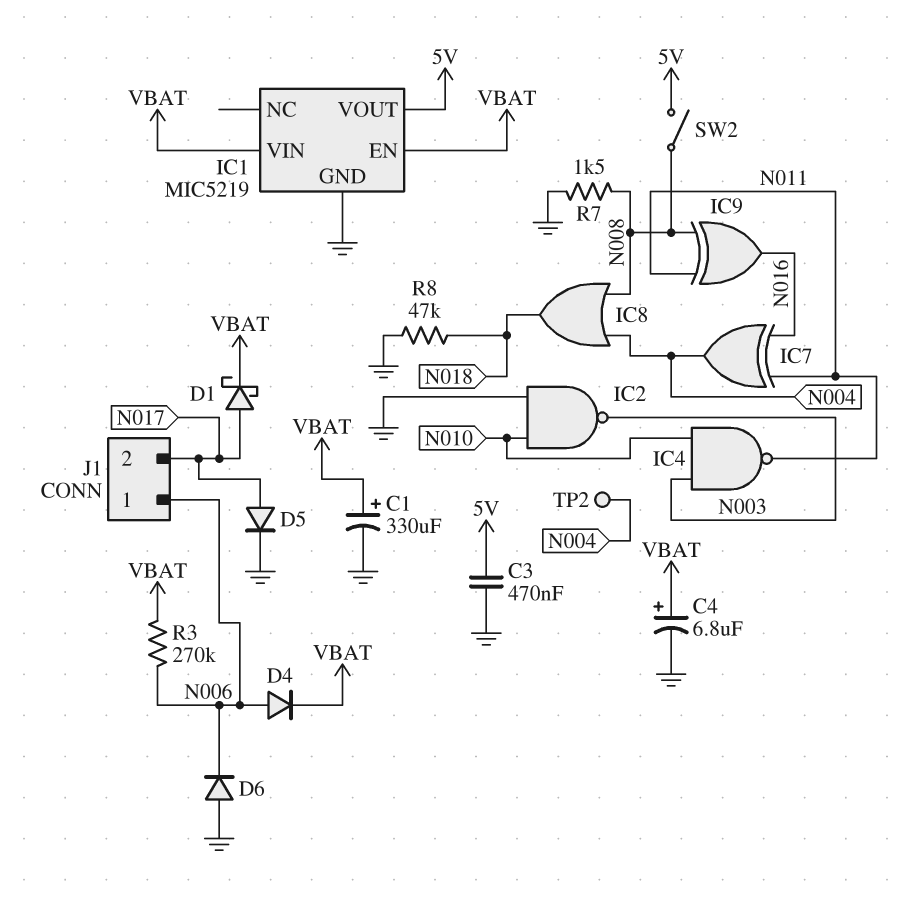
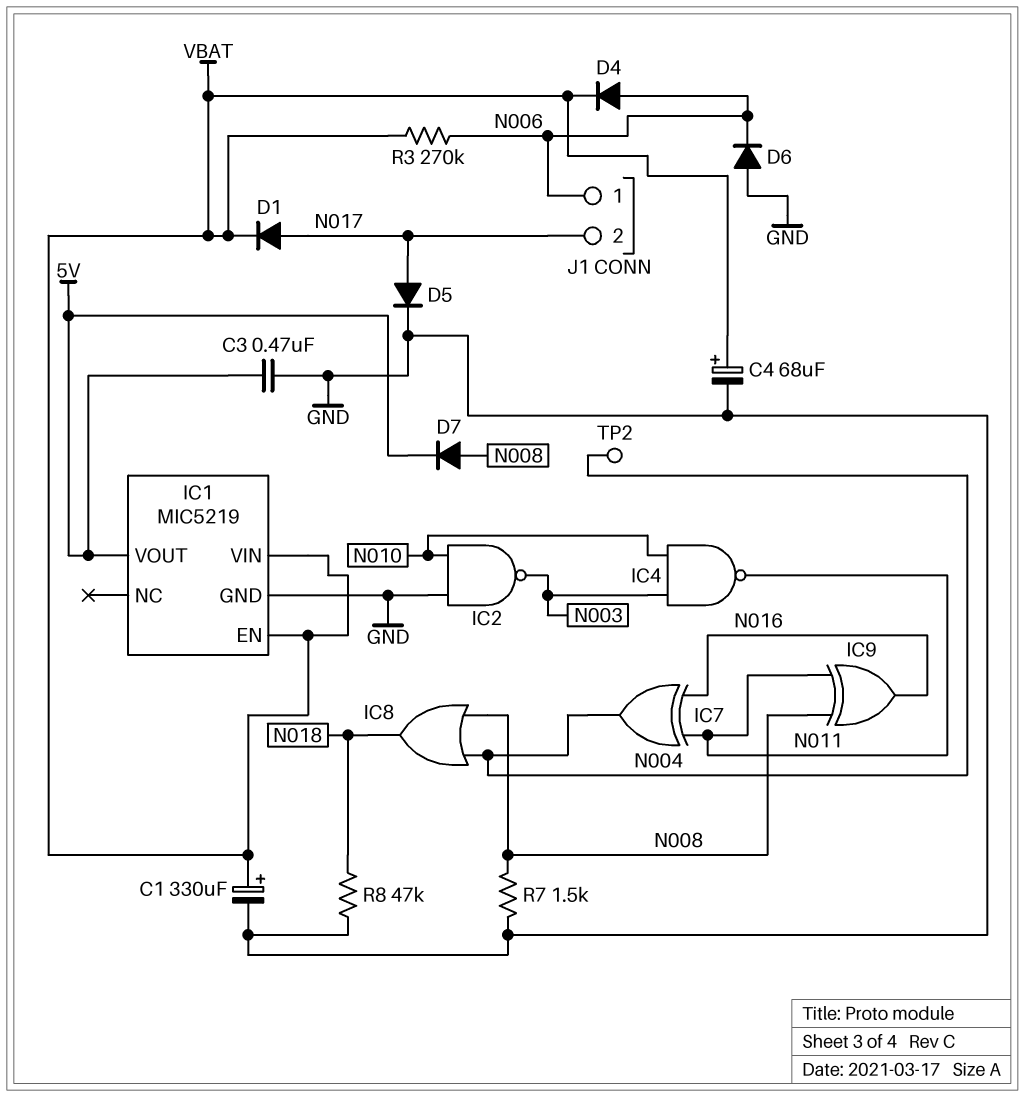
C4: 6.8uF (plus VBAT, minus GND) -> 68uF (plus VBAT, minus GND)
D1: schottky (A N017, K VBAT) -> diode (A N017, K VBAT)
D7: none -> diode (A N008, K 5V)
SW2: switch (5V, N008) -> none

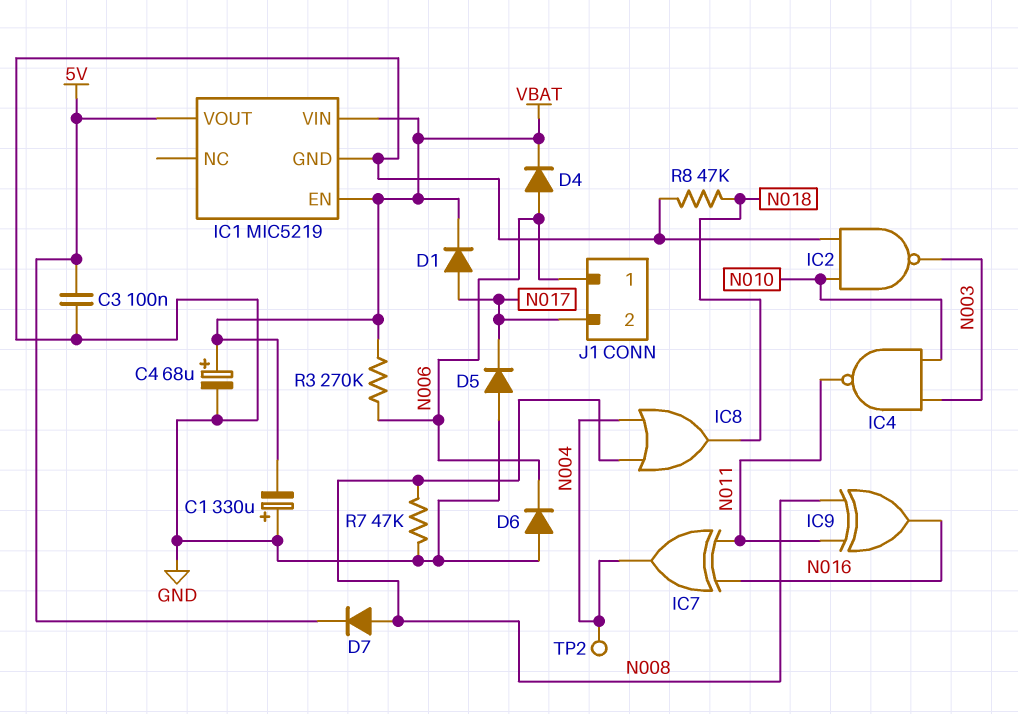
C1: 330uF (plus VBAT, minus GND) -> 330uF (plus GND, minus VBAT)
C3: 470nF (5V, GND) -> 100nF (5V, GND)
D5: diode (A N017, K GND) -> diode (A GND, K N017)
R7: 1.5k (GND, N008) -> 47k (GND, N008)

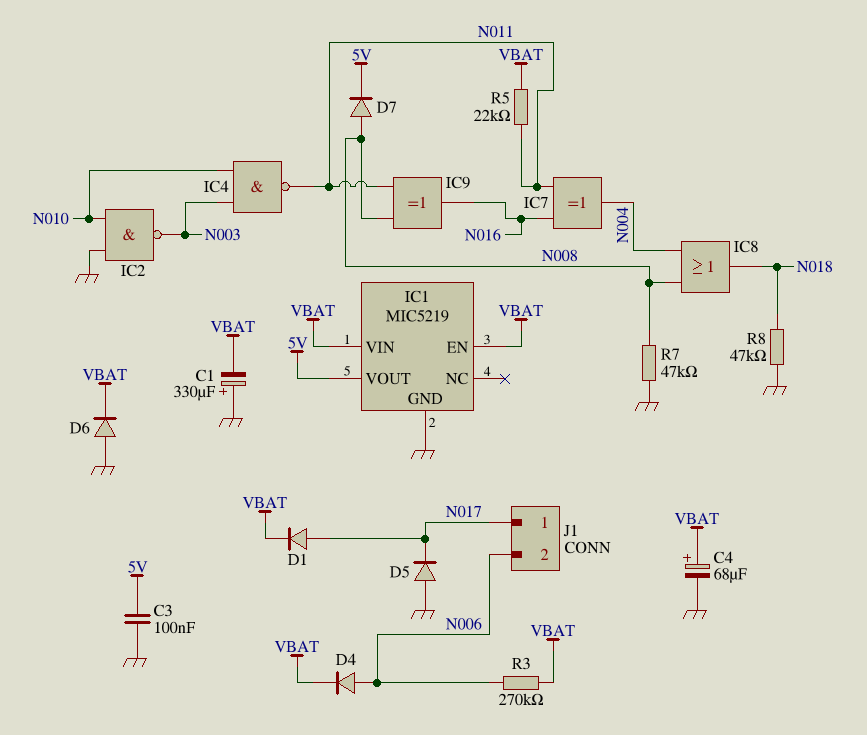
D6: diode (A GND, K N006) -> diode (A GND, K VBAT)
J1 pin 1: N006 -> N017
J1 pin 2: N017 -> N006
R5: none -> 22k (N011, VBAT)
TP2: test point (N004) -> none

- - - -

Directions for this task =
Exactly as written, reproduce all of the entries while dropping the pictures.

Result =
C4: 6.8uF (plus VBAT, minus GND) -> 68uF (plus VBAT, minus GND)
D1: schottky (A N017, K VBAT) -> diode (A N017, K VBAT)
D7: none -> diode (A N008, K 5V)
SW2: switch (5V, N008) -> none

C1: 330uF (plus VBAT, minus GND) -> 330uF (plus GND, minus VBAT)
C3: 470nF (5V, GND) -> 100nF (5V, GND)
D5: diode (A N017, K GND) -> diode (A GND, K N017)
R7: 1.5k (GND, N008) -> 47k (GND, N008)

D6: diode (A GND, K N006) -> diode (A GND, K VBAT)
J1 pin 1: N006 -> N017
J1 pin 2: N017 -> N006
R5: none -> 22k (N011, VBAT)
TP2: test point (N004) -> none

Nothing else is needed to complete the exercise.